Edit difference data
******

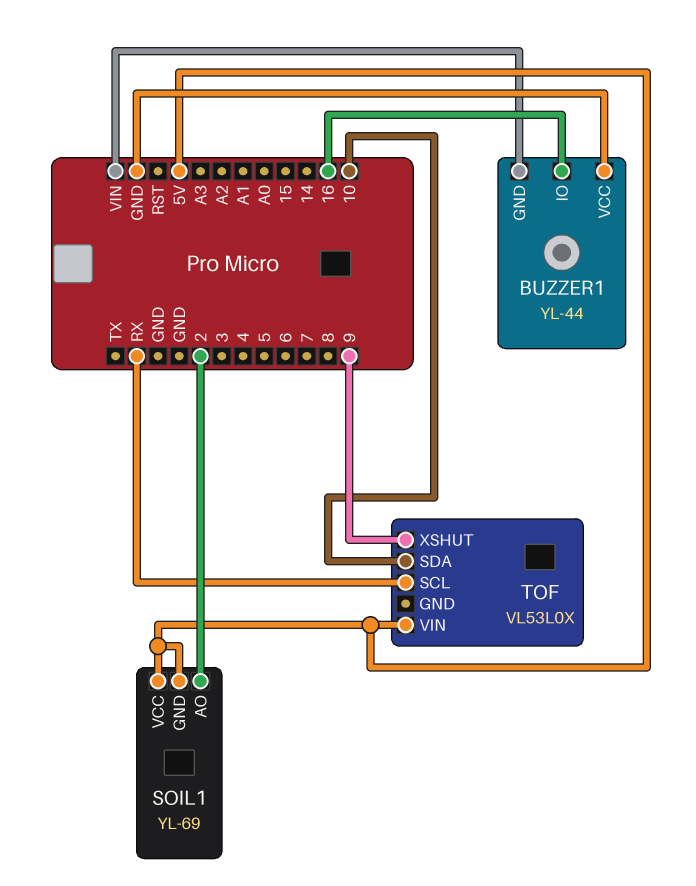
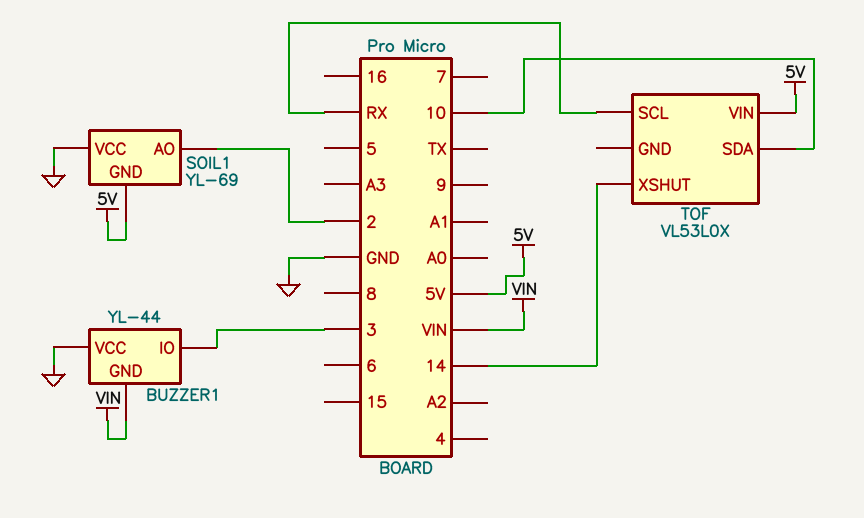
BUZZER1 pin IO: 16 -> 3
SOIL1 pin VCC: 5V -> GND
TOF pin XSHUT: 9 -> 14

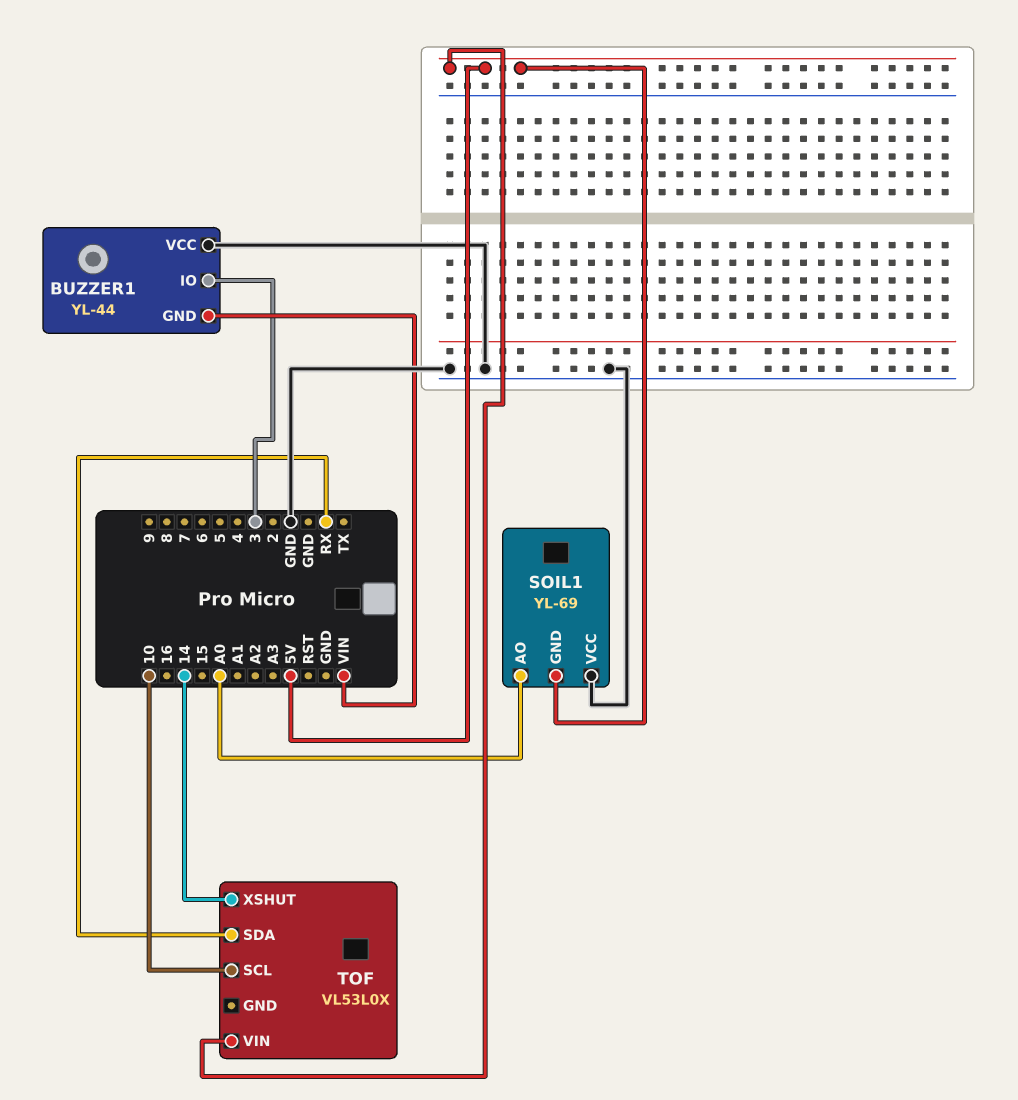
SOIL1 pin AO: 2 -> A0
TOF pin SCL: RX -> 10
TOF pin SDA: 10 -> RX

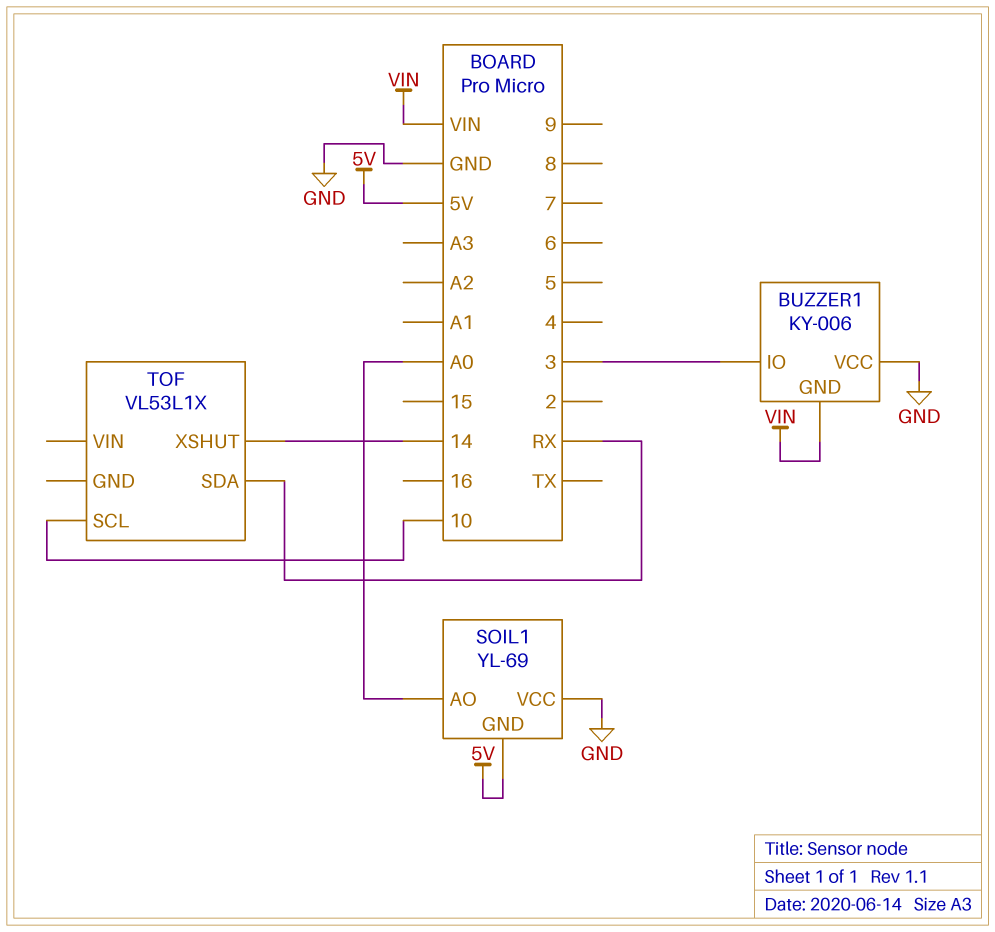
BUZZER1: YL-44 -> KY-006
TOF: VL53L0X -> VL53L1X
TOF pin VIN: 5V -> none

******

EXERCISE REQUIREMENTS: Repeat all the records above exactly, leaving out any pictures.

ANSWER TO THIS PROBLEM:
BUZZER1 pin IO: 16 -> 3
SOIL1 pin VCC: 5V -> GND
TOF pin XSHUT: 9 -> 14

SOIL1 pin AO: 2 -> A0
TOF pin SCL: RX -> 10
TOF pin SDA: 10 -> RX

BUZZER1: YL-44 -> KY-006
TOF: VL53L0X -> VL53L1X
TOF pin VIN: 5V -> none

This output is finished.